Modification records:
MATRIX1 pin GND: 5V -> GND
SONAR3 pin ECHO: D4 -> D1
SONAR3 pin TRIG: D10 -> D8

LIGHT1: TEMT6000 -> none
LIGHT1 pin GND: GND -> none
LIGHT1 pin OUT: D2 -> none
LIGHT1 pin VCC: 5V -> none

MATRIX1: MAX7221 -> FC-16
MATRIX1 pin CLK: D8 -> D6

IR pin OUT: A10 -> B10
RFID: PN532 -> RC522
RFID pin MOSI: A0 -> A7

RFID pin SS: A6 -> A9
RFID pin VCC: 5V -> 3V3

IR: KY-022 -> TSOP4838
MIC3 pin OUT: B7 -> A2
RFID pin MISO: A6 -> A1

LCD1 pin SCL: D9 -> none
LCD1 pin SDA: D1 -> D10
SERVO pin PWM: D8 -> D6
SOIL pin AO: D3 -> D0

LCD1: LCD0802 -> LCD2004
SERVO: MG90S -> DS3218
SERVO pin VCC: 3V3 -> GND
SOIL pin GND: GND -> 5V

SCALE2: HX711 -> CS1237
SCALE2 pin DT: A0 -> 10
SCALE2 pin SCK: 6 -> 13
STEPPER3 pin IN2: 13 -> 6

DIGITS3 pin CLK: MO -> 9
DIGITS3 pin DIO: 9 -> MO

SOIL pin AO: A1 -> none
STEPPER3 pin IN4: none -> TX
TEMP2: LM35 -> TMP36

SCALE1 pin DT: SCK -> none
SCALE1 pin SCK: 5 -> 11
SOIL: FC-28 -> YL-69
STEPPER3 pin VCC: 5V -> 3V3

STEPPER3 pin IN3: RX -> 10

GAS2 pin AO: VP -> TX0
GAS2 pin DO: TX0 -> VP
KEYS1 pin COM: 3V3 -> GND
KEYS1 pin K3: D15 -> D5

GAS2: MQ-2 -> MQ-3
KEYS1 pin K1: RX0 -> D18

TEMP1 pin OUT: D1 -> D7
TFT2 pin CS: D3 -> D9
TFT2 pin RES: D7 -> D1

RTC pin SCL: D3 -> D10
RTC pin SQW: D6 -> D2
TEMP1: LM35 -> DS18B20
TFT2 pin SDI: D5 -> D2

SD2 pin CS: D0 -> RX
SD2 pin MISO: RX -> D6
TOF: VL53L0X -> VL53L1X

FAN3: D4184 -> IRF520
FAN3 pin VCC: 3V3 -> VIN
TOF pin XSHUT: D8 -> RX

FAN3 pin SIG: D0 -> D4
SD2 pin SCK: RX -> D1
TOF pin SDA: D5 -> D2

Brief: Your answer consists solely of the lines from the top of the records above through the line that contains "RFID pin MISO: A6 -> A1", each echoed exactly.

Task solution:
MATRIX1 pin GND: 5V -> GND
SONAR3 pin ECHO: D4 -> D1
SONAR3 pin TRIG: D10 -> D8

LIGHT1: TEMT6000 -> none
LIGHT1 pin GND: GND -> none
LIGHT1 pin OUT: D2 -> none
LIGHT1 pin VCC: 5V -> none

MATRIX1: MAX7221 -> FC-16
MATRIX1 pin CLK: D8 -> D6

IR pin OUT: A10 -> B10
RFID: PN532 -> RC522
RFID pin MOSI: A0 -> A7

RFID pin SS: A6 -> A9
RFID pin VCC: 5V -> 3V3

IR: KY-022 -> TSOP4838
MIC3 pin OUT: B7 -> A2
RFID pin MISO: A6 -> A1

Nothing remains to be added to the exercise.